WORK ITEM - Look through the entries below and report how many lines hold the string "wallet". Only the number is wanted.

■ ■ ■

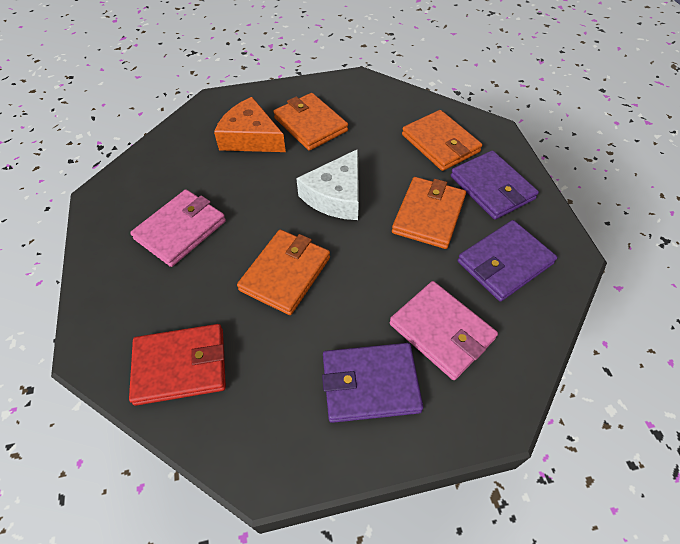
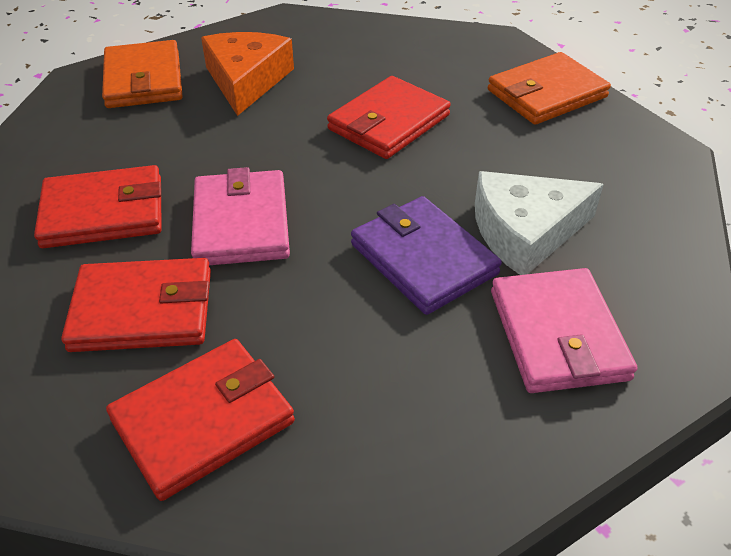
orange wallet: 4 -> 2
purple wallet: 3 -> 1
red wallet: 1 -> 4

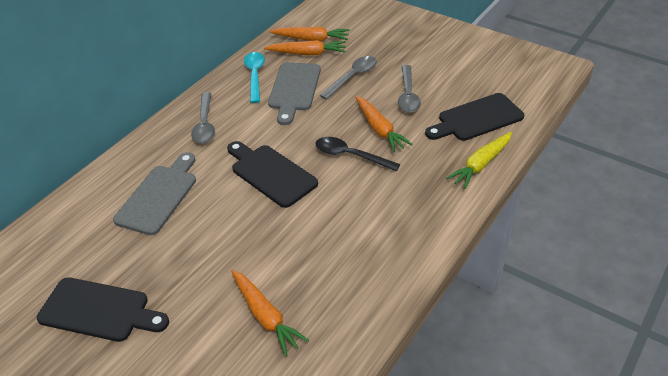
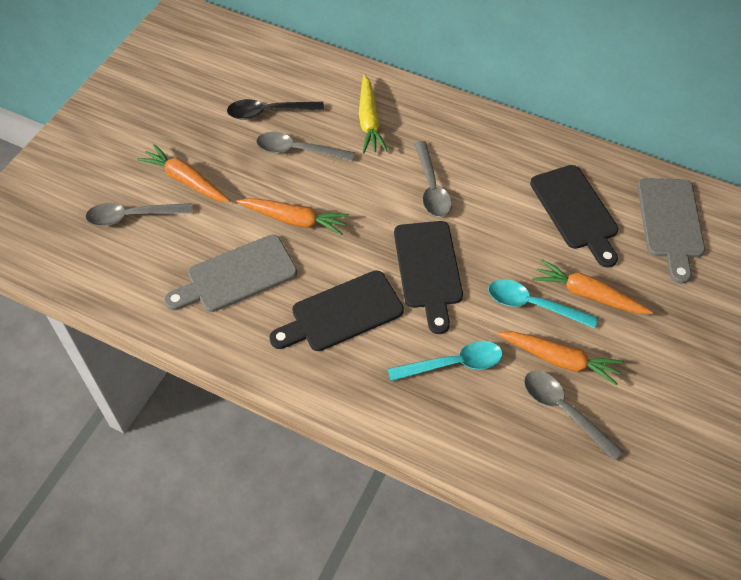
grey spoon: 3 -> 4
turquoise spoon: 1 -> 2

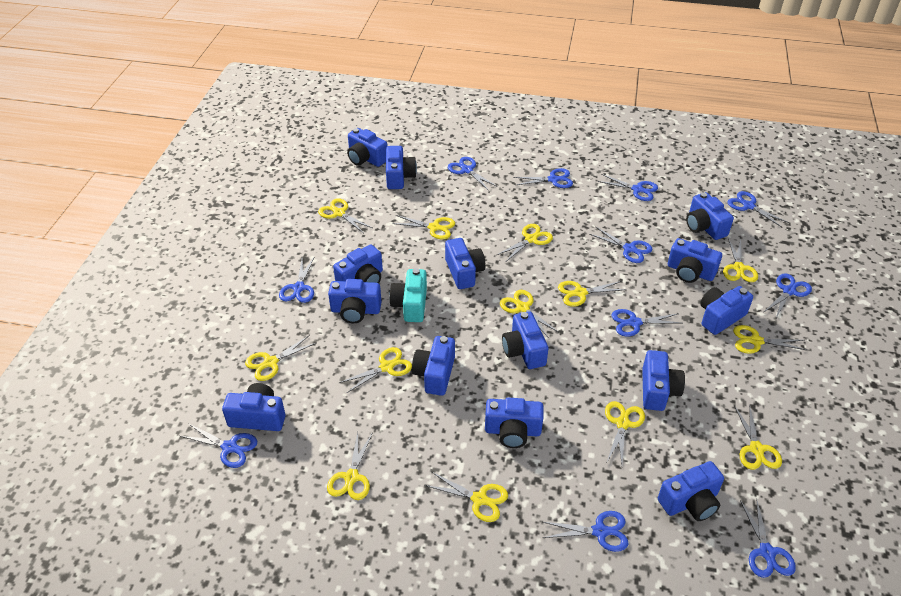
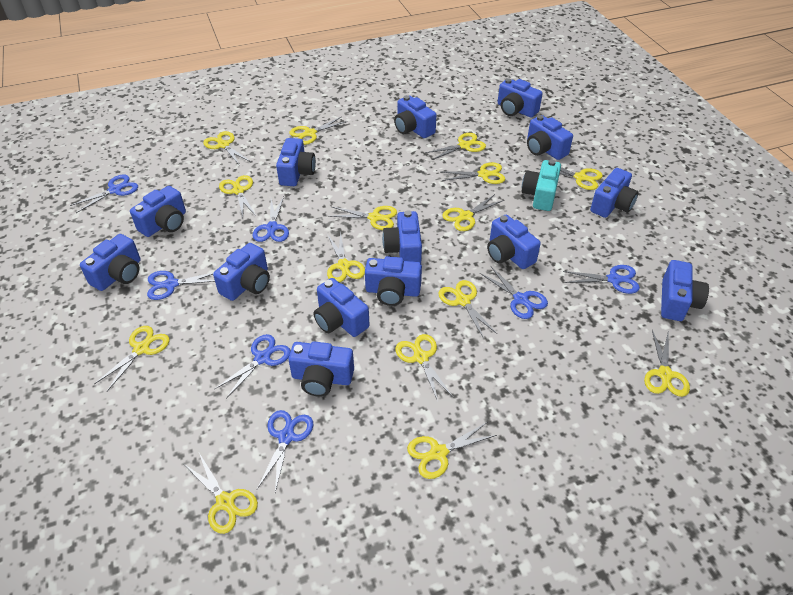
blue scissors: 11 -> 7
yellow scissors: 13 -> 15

■ ■ ■

EXERCISE ANSWER - 3